> **YOUR OBJECTIVE**: Write out exactly the lines from the start of the entries through the one that contains "Script: [45,323,89,367] ->", including both.
*** Opening DATA EXCERPTS ***
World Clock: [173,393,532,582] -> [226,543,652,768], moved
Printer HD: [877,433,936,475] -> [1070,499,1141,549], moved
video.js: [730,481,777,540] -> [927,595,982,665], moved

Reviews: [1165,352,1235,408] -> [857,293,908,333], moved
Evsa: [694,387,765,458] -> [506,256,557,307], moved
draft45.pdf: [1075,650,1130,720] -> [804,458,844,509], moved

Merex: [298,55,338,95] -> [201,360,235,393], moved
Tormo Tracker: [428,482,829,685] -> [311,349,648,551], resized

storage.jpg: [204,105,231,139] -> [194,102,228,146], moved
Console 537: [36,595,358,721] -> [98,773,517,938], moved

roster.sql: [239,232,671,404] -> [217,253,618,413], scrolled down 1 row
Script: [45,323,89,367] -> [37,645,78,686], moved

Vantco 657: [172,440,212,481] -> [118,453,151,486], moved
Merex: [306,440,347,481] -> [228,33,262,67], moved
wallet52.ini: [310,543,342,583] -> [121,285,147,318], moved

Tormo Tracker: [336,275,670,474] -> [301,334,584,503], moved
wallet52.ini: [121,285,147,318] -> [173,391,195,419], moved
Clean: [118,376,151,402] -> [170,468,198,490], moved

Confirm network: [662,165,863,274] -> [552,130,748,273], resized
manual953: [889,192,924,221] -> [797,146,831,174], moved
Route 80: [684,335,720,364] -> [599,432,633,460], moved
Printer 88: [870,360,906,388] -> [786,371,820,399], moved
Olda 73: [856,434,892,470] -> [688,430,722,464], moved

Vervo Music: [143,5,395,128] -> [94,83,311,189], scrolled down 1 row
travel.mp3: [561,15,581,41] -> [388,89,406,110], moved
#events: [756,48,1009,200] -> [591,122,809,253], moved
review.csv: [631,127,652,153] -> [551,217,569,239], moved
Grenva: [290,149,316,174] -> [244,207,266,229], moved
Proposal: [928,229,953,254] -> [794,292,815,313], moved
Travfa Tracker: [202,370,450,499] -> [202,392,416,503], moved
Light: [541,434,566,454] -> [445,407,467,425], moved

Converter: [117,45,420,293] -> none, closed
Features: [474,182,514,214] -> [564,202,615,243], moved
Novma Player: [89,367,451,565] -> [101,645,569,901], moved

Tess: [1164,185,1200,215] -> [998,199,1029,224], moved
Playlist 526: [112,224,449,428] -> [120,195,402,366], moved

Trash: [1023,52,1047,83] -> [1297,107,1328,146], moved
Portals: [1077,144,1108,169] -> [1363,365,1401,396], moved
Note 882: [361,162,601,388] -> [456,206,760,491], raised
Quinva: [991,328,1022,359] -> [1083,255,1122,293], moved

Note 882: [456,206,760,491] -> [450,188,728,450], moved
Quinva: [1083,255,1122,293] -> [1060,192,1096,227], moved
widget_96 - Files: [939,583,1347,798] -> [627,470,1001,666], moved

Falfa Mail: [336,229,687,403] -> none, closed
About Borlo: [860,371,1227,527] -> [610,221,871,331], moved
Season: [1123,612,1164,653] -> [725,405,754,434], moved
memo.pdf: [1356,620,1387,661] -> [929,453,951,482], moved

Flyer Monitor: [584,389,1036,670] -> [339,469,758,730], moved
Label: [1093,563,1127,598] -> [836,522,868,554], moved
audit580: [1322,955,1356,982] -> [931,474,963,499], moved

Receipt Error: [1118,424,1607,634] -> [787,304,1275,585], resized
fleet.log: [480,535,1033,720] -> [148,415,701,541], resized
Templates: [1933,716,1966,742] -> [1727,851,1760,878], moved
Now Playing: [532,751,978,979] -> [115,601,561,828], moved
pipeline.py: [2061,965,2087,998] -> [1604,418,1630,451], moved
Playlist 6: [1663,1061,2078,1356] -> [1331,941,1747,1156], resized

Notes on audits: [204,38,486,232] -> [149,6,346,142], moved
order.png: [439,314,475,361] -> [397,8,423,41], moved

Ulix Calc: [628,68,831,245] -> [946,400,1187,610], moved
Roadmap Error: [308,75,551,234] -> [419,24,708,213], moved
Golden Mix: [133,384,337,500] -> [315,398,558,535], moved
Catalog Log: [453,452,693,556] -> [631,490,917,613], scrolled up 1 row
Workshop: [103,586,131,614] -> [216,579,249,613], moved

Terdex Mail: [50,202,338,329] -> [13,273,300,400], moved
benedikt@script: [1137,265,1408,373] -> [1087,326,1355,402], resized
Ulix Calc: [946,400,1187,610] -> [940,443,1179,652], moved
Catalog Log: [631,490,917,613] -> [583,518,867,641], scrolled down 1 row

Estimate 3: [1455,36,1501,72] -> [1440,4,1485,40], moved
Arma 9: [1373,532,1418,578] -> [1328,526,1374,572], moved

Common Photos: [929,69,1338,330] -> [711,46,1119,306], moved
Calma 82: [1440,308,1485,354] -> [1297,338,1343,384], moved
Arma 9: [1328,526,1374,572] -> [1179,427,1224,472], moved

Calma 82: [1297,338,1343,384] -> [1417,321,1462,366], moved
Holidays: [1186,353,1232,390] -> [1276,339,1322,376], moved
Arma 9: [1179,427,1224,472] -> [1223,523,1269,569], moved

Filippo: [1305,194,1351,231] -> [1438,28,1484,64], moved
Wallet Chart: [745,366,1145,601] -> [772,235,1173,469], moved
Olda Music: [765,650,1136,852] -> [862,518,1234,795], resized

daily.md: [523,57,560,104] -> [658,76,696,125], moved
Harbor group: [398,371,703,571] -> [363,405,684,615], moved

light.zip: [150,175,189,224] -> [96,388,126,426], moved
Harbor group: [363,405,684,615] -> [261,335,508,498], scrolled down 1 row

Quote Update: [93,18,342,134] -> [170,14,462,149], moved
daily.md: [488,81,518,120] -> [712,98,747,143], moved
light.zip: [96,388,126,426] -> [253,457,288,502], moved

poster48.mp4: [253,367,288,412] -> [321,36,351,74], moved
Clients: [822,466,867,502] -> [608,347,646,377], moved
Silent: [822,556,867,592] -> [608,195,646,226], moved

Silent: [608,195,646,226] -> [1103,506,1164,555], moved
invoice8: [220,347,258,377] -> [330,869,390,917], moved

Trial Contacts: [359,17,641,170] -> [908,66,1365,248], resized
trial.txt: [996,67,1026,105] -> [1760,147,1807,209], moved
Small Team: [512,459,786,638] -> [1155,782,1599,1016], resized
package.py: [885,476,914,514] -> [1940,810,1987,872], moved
*** Closing DATA EXCERPTS ***
> **TASK OUTPUT**:
World Clock: [173,393,532,582] -> [226,543,652,768], moved
Printer HD: [877,433,936,475] -> [1070,499,1141,549], moved
video.js: [730,481,777,540] -> [927,595,982,665], moved

Reviews: [1165,352,1235,408] -> [857,293,908,333], moved
Evsa: [694,387,765,458] -> [506,256,557,307], moved
draft45.pdf: [1075,650,1130,720] -> [804,458,844,509], moved

Merex: [298,55,338,95] -> [201,360,235,393], moved
Tormo Tracker: [428,482,829,685] -> [311,349,648,551], resized

storage.jpg: [204,105,231,139] -> [194,102,228,146], moved
Console 537: [36,595,358,721] -> [98,773,517,938], moved

roster.sql: [239,232,671,404] -> [217,253,618,413], scrolled down 1 row
Script: [45,323,89,367] -> [37,645,78,686], moved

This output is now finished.